When the string "house" is part of a line below, that line should be copied.
------ Data for this task
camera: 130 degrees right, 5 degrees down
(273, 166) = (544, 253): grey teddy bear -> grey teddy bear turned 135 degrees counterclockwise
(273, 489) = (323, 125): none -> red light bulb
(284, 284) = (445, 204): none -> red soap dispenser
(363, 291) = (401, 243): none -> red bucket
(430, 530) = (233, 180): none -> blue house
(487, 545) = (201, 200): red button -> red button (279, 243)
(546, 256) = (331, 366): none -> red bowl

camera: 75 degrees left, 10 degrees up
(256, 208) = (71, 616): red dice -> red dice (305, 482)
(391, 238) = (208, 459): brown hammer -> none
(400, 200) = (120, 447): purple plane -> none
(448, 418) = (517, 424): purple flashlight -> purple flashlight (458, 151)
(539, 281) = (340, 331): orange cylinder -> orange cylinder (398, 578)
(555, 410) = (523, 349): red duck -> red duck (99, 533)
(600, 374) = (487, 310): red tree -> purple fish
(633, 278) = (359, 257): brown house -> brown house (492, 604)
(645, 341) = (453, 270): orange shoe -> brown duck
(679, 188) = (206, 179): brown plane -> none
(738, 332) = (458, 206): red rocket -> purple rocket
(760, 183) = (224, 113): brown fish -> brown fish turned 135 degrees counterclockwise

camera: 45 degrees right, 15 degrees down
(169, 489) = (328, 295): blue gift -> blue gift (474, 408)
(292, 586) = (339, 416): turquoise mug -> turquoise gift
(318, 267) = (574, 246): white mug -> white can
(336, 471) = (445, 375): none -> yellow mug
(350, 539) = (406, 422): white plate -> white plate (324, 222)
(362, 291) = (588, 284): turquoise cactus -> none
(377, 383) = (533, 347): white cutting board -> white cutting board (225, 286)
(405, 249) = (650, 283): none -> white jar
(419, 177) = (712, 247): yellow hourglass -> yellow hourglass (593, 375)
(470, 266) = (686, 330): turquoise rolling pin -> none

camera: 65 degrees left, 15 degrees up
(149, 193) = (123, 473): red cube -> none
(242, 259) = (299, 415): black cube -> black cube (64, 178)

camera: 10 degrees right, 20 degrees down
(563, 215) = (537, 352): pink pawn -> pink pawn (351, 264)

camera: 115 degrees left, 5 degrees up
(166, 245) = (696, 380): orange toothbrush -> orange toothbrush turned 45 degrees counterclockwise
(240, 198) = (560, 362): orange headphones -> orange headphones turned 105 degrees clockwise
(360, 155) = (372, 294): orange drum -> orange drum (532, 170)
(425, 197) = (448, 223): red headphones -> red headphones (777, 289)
------------
• **Finished exercise**:
(430, 530) = (233, 180): none -> blue house
(633, 278) = (359, 257): brown house -> brown house (492, 604)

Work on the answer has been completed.